From the top of the records below, return each line exactly, ending with the line that contains "KEYS: TTP224 -> 3x1".
Top of Data records
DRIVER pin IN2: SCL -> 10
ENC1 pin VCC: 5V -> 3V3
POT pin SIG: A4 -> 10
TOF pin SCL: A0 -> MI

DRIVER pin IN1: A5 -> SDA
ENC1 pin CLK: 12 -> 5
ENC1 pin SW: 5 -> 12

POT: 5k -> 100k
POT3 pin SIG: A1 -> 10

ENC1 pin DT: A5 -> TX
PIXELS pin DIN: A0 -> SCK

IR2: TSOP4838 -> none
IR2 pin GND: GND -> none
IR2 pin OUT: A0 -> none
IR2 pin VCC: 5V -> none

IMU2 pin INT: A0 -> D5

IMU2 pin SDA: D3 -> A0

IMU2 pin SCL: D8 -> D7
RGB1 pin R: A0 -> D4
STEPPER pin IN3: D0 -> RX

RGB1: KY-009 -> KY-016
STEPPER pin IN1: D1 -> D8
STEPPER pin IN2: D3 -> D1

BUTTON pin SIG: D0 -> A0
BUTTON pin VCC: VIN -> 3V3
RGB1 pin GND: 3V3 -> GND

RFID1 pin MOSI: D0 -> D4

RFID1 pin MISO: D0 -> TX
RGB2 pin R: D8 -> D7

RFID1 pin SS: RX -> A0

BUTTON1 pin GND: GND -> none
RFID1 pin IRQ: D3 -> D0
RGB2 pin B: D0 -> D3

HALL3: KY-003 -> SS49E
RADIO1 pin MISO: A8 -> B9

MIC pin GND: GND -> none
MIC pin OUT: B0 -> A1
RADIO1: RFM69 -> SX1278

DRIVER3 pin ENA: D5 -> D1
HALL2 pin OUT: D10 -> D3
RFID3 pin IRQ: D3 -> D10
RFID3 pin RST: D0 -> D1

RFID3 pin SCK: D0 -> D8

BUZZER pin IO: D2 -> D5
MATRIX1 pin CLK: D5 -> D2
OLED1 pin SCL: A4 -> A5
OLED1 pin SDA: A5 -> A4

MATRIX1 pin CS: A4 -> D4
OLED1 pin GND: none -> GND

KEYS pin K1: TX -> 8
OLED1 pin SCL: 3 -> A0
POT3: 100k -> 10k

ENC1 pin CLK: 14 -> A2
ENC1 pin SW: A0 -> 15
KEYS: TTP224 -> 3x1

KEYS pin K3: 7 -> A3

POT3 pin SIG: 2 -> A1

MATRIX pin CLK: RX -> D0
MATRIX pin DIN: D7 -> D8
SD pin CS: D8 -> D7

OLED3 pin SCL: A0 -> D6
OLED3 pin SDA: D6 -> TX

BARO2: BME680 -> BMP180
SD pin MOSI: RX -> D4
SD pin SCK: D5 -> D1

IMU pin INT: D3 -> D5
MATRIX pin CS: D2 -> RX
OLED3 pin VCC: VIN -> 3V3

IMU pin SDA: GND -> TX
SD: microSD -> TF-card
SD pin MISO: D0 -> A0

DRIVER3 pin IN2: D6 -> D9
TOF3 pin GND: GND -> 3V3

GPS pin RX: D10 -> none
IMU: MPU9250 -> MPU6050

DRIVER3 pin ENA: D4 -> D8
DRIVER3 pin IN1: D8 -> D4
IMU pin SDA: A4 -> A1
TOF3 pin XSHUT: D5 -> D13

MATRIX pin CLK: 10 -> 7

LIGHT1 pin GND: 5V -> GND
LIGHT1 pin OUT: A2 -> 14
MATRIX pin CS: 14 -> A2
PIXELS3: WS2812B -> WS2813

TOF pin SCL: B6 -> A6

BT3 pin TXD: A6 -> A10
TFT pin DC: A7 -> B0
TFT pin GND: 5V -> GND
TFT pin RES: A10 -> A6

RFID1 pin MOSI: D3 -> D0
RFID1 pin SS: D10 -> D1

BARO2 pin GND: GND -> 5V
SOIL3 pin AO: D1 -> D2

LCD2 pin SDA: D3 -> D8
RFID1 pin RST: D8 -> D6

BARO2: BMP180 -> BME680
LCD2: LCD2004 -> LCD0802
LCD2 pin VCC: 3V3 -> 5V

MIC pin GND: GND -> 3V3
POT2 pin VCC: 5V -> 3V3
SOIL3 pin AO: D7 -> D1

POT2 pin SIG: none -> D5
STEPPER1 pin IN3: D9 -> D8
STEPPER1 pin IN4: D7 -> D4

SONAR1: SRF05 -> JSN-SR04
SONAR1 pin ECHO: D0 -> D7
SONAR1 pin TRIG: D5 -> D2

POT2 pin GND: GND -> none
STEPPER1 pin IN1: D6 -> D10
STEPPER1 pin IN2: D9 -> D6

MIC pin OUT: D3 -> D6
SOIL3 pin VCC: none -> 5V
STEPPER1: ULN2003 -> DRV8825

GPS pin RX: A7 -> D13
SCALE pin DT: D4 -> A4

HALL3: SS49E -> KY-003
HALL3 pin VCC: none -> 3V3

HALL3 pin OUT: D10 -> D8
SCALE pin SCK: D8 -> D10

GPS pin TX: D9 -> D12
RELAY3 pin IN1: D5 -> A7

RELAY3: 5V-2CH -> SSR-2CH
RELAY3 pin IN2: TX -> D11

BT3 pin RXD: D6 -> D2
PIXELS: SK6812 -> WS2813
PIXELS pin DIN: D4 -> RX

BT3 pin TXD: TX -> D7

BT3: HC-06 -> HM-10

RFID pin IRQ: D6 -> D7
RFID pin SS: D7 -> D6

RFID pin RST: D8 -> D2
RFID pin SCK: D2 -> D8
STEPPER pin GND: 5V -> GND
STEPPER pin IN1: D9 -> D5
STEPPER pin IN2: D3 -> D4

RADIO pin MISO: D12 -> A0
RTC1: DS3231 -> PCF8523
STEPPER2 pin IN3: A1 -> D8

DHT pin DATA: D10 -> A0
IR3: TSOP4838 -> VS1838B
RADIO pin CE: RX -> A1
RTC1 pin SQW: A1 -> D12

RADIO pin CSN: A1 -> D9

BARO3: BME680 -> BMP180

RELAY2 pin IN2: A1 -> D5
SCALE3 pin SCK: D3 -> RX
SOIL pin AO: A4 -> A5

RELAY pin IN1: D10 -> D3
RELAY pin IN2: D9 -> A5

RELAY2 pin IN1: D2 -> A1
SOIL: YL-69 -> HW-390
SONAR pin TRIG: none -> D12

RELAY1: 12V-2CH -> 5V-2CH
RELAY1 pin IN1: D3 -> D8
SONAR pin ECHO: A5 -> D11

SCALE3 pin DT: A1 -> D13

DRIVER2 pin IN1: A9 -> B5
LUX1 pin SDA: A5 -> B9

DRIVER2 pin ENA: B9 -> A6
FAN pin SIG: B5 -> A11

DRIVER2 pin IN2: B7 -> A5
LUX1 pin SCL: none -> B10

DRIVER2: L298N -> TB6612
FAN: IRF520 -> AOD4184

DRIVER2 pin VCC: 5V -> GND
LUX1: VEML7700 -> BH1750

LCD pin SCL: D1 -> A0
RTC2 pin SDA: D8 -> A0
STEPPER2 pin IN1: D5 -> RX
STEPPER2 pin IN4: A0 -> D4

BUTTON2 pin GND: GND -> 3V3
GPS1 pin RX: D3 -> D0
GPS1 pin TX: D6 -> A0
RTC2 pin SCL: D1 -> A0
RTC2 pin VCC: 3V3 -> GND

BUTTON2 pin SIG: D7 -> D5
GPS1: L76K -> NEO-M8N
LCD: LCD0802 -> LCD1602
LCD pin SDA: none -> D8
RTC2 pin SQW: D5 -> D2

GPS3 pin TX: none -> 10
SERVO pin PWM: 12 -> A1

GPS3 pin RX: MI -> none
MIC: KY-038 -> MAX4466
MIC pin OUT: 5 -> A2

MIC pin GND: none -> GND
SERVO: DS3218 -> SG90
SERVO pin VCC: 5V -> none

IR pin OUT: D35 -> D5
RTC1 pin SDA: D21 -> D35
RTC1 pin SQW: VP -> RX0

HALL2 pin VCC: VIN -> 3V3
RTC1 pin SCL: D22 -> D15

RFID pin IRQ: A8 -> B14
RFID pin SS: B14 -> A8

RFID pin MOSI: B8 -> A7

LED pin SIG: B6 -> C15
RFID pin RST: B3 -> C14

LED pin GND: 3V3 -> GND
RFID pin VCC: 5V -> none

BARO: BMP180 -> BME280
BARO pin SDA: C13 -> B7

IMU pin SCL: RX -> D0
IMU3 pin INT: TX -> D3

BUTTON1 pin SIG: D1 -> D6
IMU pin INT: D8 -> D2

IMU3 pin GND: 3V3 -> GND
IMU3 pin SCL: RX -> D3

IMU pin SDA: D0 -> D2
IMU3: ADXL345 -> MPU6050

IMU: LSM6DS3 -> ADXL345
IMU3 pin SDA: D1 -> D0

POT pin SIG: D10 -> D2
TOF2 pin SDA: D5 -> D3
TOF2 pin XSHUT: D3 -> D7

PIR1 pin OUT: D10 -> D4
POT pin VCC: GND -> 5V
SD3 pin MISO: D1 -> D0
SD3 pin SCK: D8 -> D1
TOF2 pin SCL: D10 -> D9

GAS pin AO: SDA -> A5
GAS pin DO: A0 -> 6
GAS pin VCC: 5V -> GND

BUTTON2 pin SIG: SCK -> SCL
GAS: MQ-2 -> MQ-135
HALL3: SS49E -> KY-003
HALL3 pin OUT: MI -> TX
Bottom of Data records
Expected output:
DRIVER pin IN2: SCL -> 10
ENC1 pin VCC: 5V -> 3V3
POT pin SIG: A4 -> 10
TOF pin SCL: A0 -> MI

DRIVER pin IN1: A5 -> SDA
ENC1 pin CLK: 12 -> 5
ENC1 pin SW: 5 -> 12

POT: 5k -> 100k
POT3 pin SIG: A1 -> 10

ENC1 pin DT: A5 -> TX
PIXELS pin DIN: A0 -> SCK

IR2: TSOP4838 -> none
IR2 pin GND: GND -> none
IR2 pin OUT: A0 -> none
IR2 pin VCC: 5V -> none

IMU2 pin INT: A0 -> D5

IMU2 pin SDA: D3 -> A0

IMU2 pin SCL: D8 -> D7
RGB1 pin R: A0 -> D4
STEPPER pin IN3: D0 -> RX

RGB1: KY-009 -> KY-016
STEPPER pin IN1: D1 -> D8
STEPPER pin IN2: D3 -> D1

BUTTON pin SIG: D0 -> A0
BUTTON pin VCC: VIN -> 3V3
RGB1 pin GND: 3V3 -> GND

RFID1 pin MOSI: D0 -> D4

RFID1 pin MISO: D0 -> TX
RGB2 pin R: D8 -> D7

RFID1 pin SS: RX -> A0

BUTTON1 pin GND: GND -> none
RFID1 pin IRQ: D3 -> D0
RGB2 pin B: D0 -> D3

HALL3: KY-003 -> SS49E
RADIO1 pin MISO: A8 -> B9

MIC pin GND: GND -> none
MIC pin OUT: B0 -> A1
RADIO1: RFM69 -> SX1278

DRIVER3 pin ENA: D5 -> D1
HALL2 pin OUT: D10 -> D3
RFID3 pin IRQ: D3 -> D10
RFID3 pin RST: D0 -> D1

RFID3 pin SCK: D0 -> D8

BUZZER pin IO: D2 -> D5
MATRIX1 pin CLK: D5 -> D2
OLED1 pin SCL: A4 -> A5
OLED1 pin SDA: A5 -> A4

MATRIX1 pin CS: A4 -> D4
OLED1 pin GND: none -> GND

KEYS pin K1: TX -> 8
OLED1 pin SCL: 3 -> A0
POT3: 100k -> 10k

ENC1 pin CLK: 14 -> A2
ENC1 pin SW: A0 -> 15
KEYS: TTP224 -> 3x1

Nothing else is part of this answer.